++++ RECORDS PROVIDED
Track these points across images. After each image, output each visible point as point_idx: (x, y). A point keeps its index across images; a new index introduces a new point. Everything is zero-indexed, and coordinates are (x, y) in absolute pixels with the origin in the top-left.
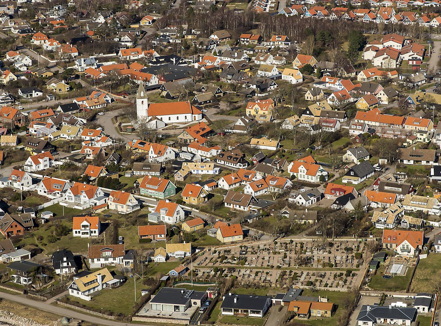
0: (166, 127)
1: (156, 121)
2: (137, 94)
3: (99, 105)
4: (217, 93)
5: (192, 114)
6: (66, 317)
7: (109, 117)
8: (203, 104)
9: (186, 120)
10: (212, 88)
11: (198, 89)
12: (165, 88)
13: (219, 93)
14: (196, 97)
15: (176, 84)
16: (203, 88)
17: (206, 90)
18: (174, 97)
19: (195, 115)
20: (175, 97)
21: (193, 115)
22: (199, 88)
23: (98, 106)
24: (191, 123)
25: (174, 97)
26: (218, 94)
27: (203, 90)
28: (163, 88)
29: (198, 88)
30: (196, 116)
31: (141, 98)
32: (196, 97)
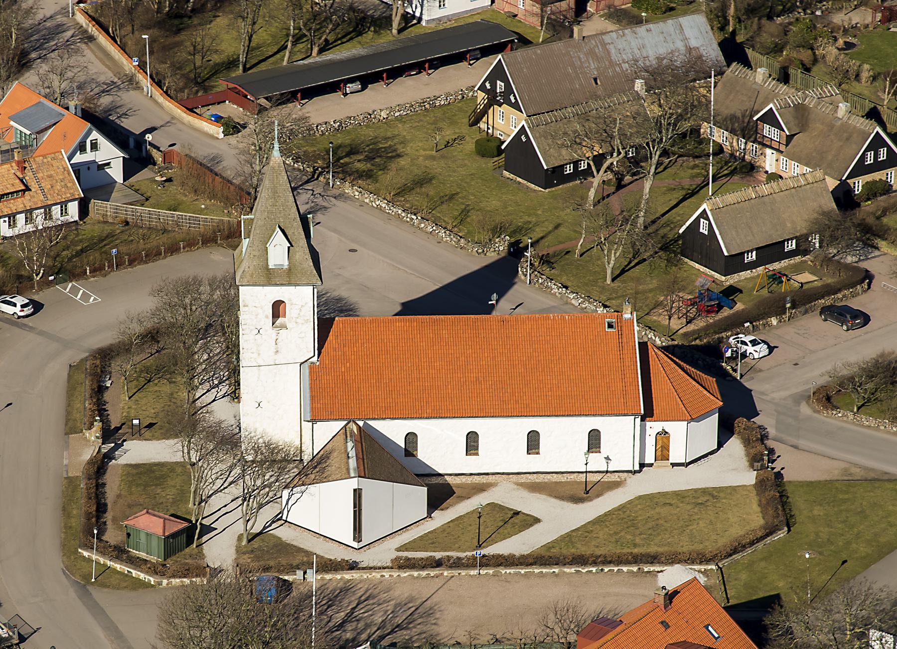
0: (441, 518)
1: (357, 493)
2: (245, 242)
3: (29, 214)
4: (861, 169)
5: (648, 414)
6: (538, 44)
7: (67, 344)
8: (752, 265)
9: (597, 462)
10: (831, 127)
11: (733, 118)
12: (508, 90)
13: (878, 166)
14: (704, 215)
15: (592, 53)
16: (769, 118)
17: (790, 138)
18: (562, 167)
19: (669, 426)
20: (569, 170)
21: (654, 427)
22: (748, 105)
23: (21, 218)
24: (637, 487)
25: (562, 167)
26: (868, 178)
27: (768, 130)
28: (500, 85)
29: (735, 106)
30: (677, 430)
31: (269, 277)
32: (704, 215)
++++++++
### EXERCISE DIRECTIONS
Please extract every line of the items above that contains the word "Everything", with case counting.

### THE REPLY
Track these points across images. After each image, output each visible point as point_idx: (x, y). A point keeps its index across images; a new index introduces a new point. Everything is zero-indexed, and coordinates are (x, y) in absolute pixels with the origin in the top-left.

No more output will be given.